» Work order: What is the number of lines in the records below holding the string "white"? Reply with it and nothing else.

» Record extracts:

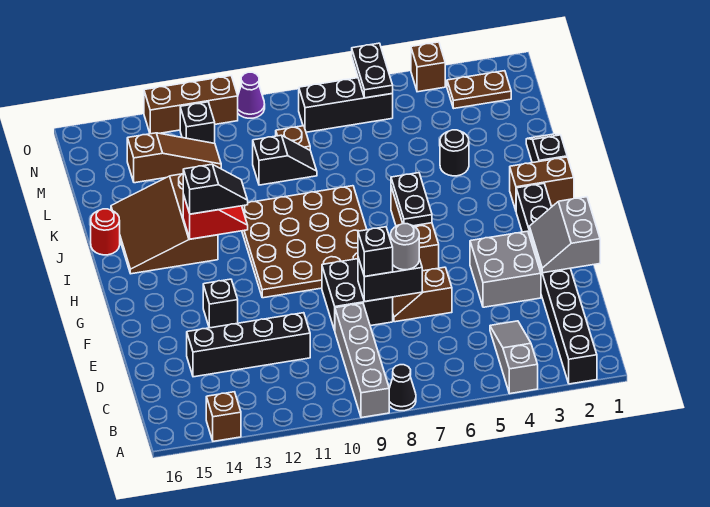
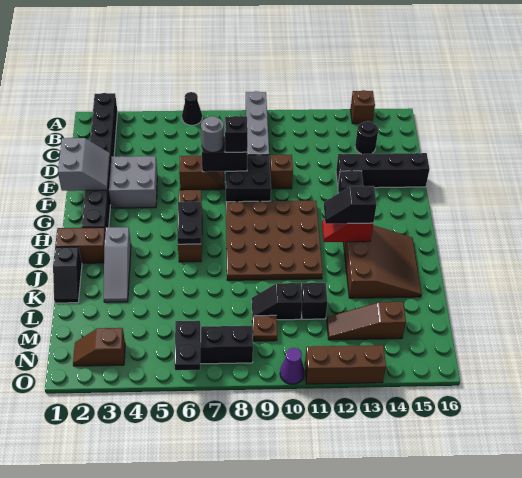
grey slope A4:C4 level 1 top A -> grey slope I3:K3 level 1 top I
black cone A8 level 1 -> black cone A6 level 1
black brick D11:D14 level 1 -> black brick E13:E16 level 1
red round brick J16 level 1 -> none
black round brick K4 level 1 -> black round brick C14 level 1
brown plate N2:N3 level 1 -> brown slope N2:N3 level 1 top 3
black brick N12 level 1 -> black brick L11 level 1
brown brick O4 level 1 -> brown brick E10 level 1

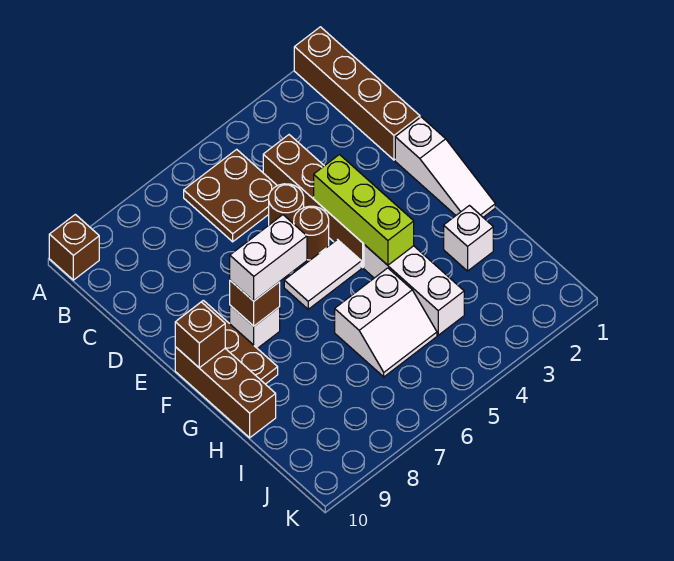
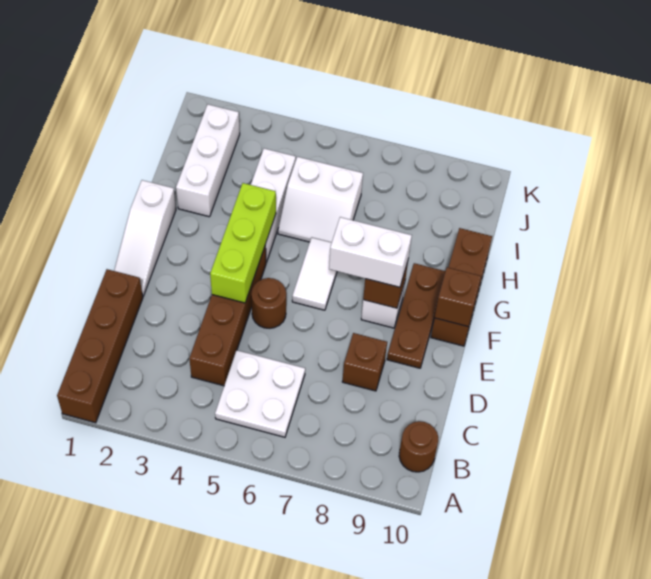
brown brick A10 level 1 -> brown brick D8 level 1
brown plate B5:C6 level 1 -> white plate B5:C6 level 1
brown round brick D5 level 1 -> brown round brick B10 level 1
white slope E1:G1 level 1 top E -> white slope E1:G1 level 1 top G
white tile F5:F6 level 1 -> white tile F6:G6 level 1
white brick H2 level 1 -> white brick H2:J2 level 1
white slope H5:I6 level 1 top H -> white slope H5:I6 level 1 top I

--

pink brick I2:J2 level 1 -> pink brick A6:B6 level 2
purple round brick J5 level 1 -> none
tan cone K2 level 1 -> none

* * *

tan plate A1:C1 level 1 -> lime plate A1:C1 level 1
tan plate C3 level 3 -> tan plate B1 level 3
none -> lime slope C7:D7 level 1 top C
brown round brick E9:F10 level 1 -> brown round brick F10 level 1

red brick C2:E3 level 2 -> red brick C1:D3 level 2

» Response box: 5